Problem to work on: With pictures excluded, retype exactly every line from the one containing "pink pyramid [384,124,417,157]" to the end of the records below.

┄┄┄┄┄┄┄┄┄┄

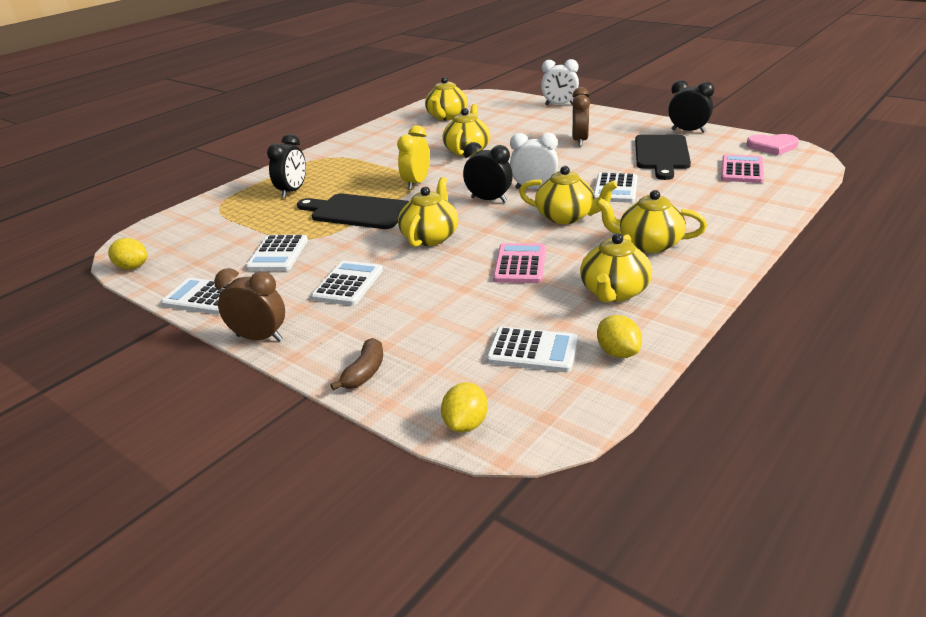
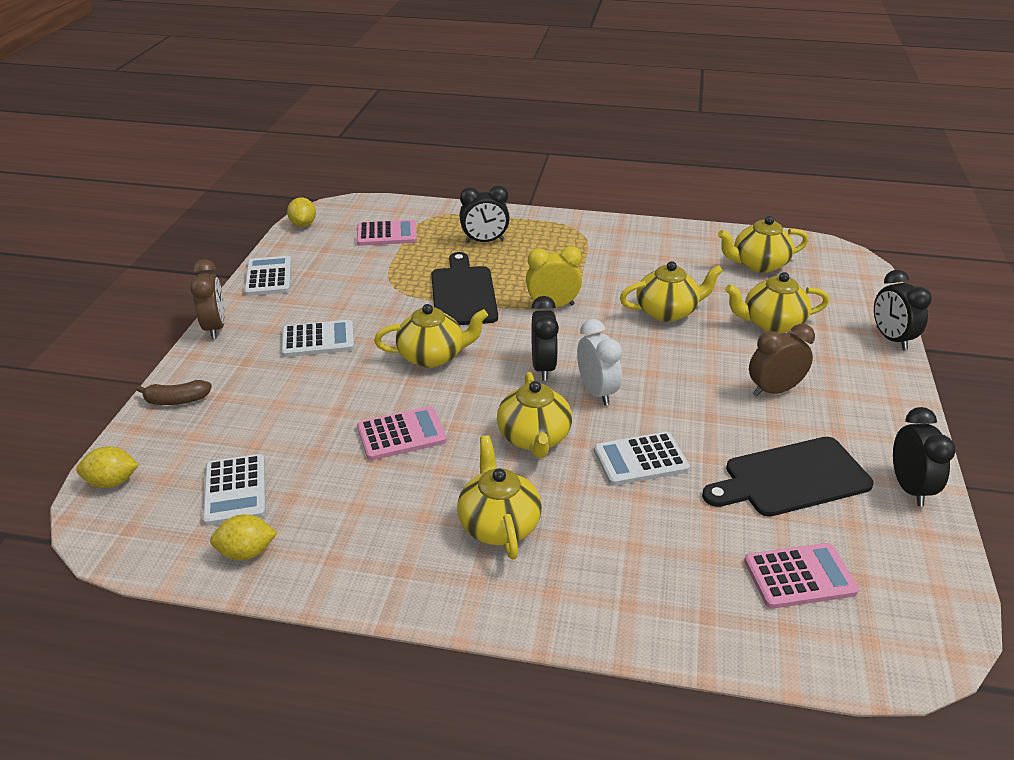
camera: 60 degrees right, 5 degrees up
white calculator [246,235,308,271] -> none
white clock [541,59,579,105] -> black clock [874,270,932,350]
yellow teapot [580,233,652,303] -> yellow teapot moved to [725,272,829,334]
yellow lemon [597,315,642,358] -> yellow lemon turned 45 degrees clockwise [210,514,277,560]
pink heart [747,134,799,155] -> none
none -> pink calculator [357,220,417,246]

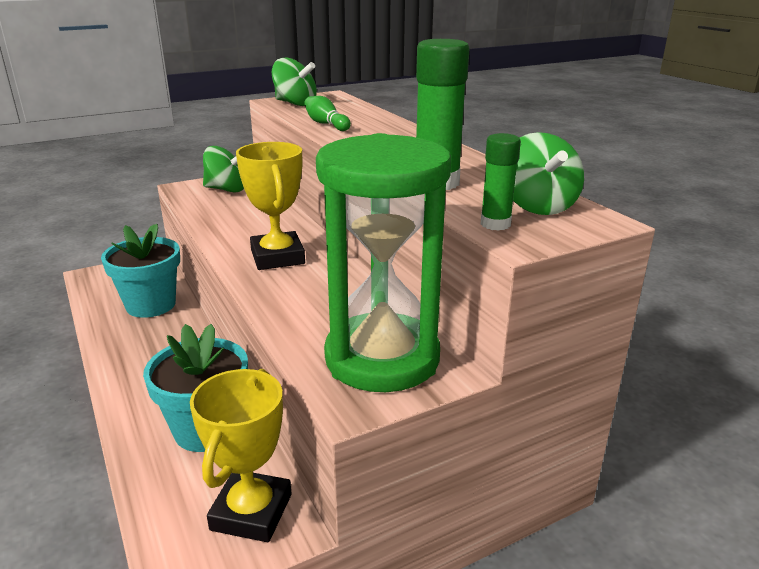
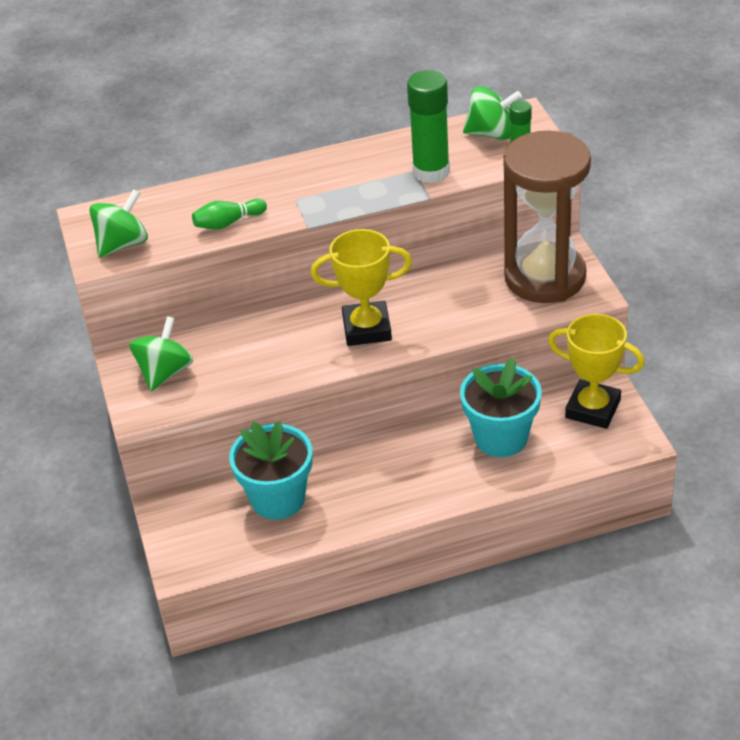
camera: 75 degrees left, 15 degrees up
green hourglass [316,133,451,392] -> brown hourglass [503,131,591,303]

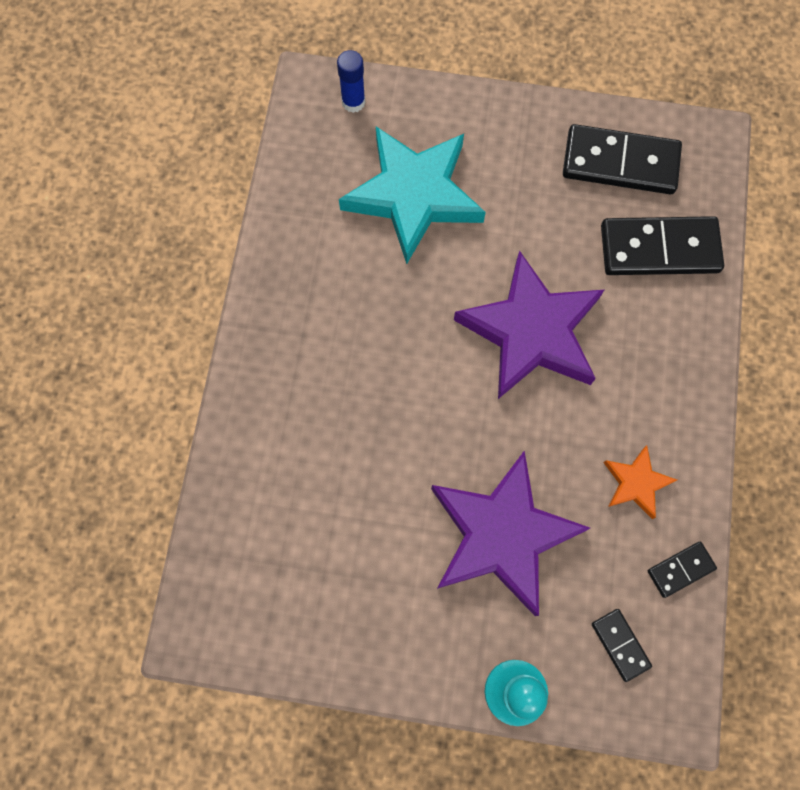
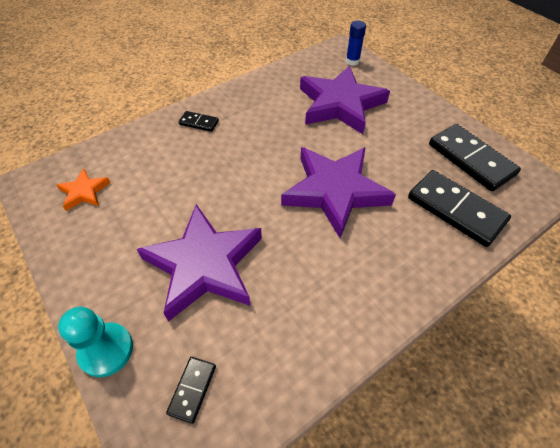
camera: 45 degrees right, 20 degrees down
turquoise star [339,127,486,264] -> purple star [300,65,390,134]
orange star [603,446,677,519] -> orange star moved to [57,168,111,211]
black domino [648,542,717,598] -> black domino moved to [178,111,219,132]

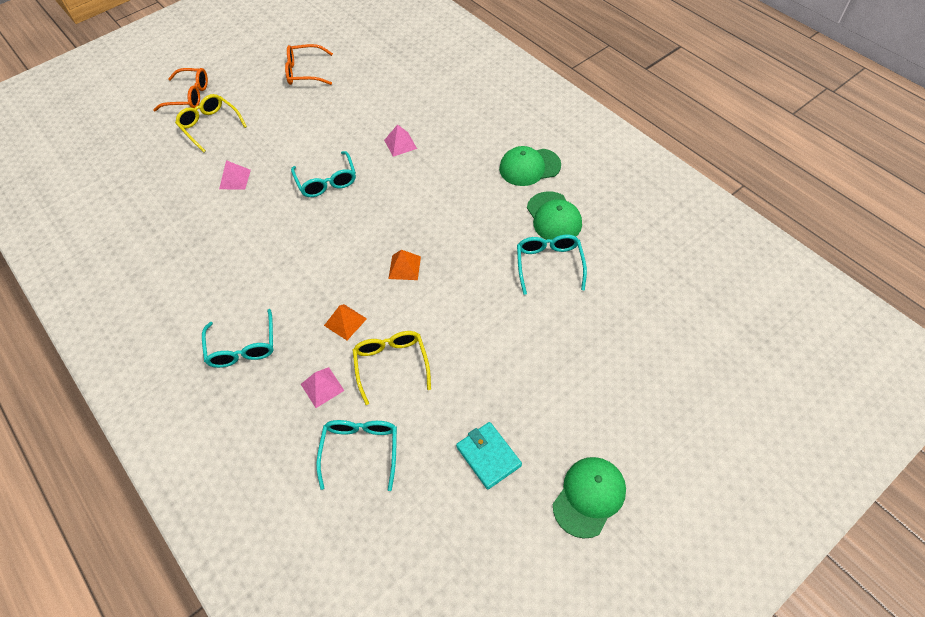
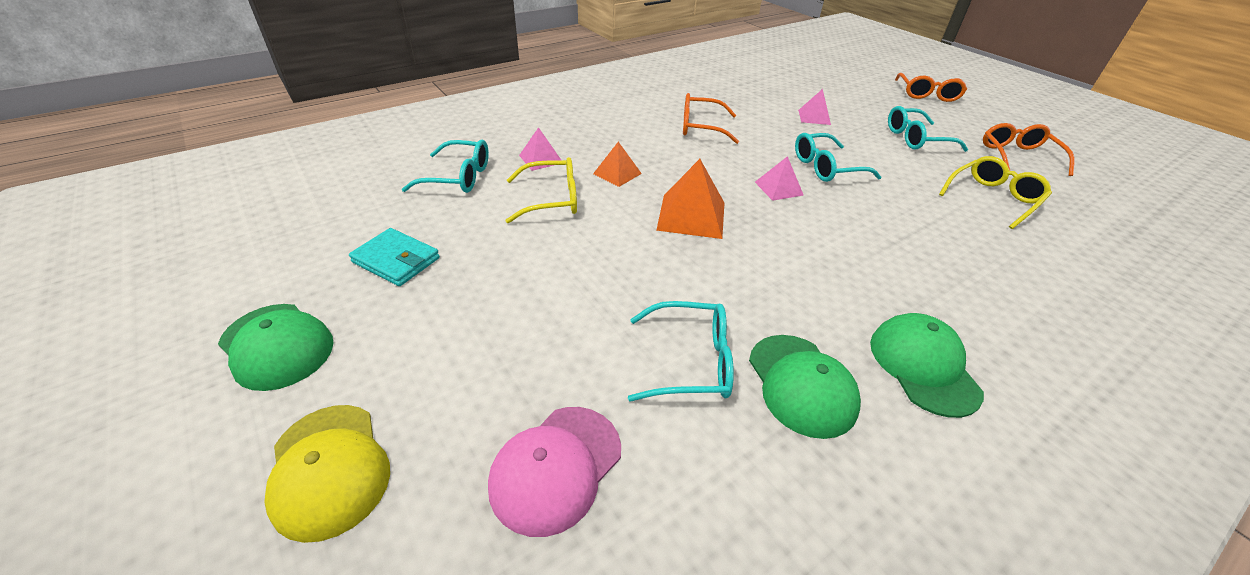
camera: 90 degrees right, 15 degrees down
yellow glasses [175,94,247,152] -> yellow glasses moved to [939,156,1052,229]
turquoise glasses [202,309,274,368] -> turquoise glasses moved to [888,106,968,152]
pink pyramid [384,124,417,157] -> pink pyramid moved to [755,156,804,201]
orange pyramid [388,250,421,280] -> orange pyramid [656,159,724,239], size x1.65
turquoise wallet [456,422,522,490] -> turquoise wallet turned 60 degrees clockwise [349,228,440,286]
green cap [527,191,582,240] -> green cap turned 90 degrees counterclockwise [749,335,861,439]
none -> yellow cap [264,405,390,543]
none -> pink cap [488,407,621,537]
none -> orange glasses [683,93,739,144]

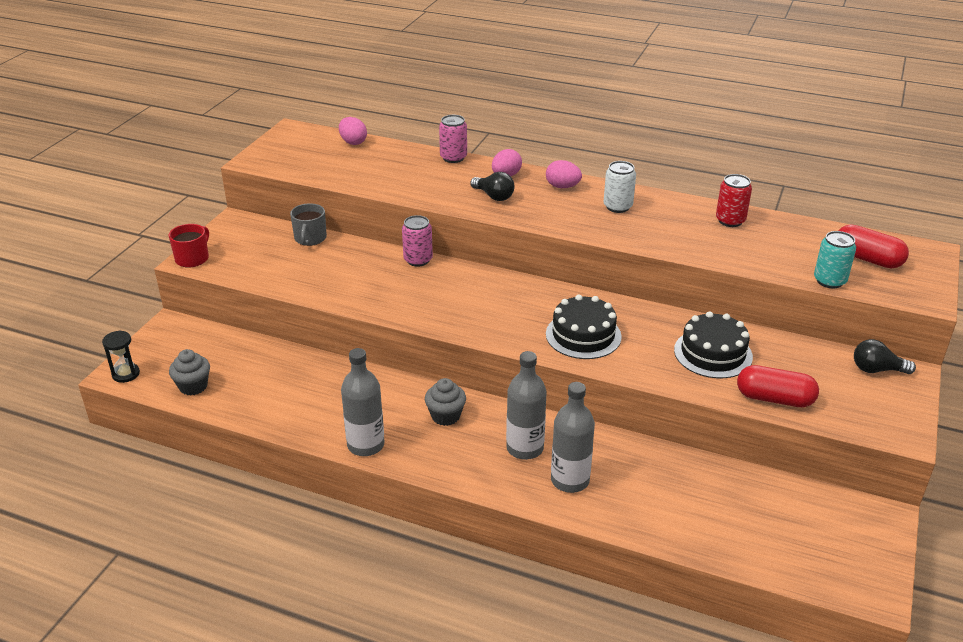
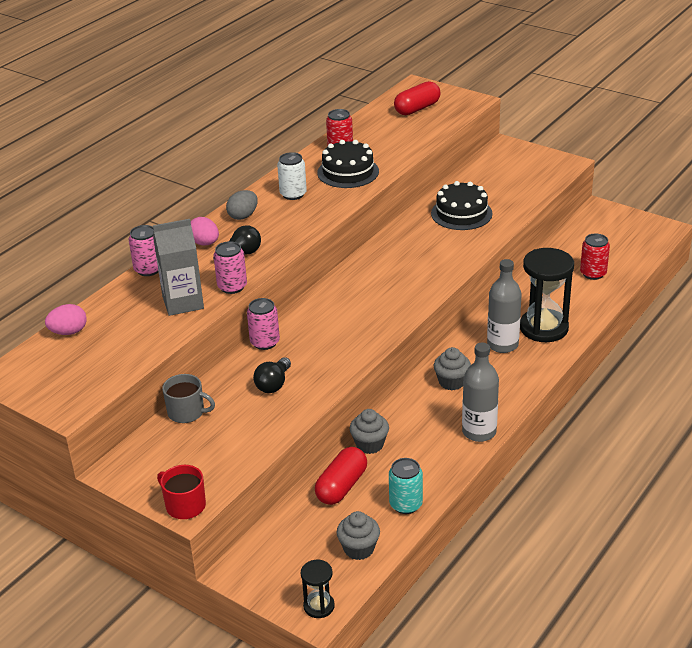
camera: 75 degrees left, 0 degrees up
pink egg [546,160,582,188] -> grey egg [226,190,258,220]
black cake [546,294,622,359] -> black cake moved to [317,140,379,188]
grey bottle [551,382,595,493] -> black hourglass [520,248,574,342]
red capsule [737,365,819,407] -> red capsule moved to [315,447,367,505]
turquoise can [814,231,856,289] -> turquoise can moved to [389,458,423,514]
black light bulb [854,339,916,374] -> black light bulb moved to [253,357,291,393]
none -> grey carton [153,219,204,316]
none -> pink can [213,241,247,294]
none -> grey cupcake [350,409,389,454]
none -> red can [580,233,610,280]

┄┄┄┄┄┄┄┄┄┄

Solution for this task:
pink pyramid [384,124,417,157] -> pink pyramid moved to [755,156,804,201]
orange pyramid [388,250,421,280] -> orange pyramid [656,159,724,239], size x1.65
turquoise wallet [456,422,522,490] -> turquoise wallet turned 60 degrees clockwise [349,228,440,286]
green cap [527,191,582,240] -> green cap turned 90 degrees counterclockwise [749,335,861,439]
none -> yellow cap [264,405,390,543]
none -> pink cap [488,407,621,537]
none -> orange glasses [683,93,739,144]

camera: 75 degrees left, 0 degrees up
pink egg [546,160,582,188] -> grey egg [226,190,258,220]
black cake [546,294,622,359] -> black cake moved to [317,140,379,188]
grey bottle [551,382,595,493] -> black hourglass [520,248,574,342]
red capsule [737,365,819,407] -> red capsule moved to [315,447,367,505]
turquoise can [814,231,856,289] -> turquoise can moved to [389,458,423,514]
black light bulb [854,339,916,374] -> black light bulb moved to [253,357,291,393]
none -> grey carton [153,219,204,316]
none -> pink can [213,241,247,294]
none -> grey cupcake [350,409,389,454]
none -> red can [580,233,610,280]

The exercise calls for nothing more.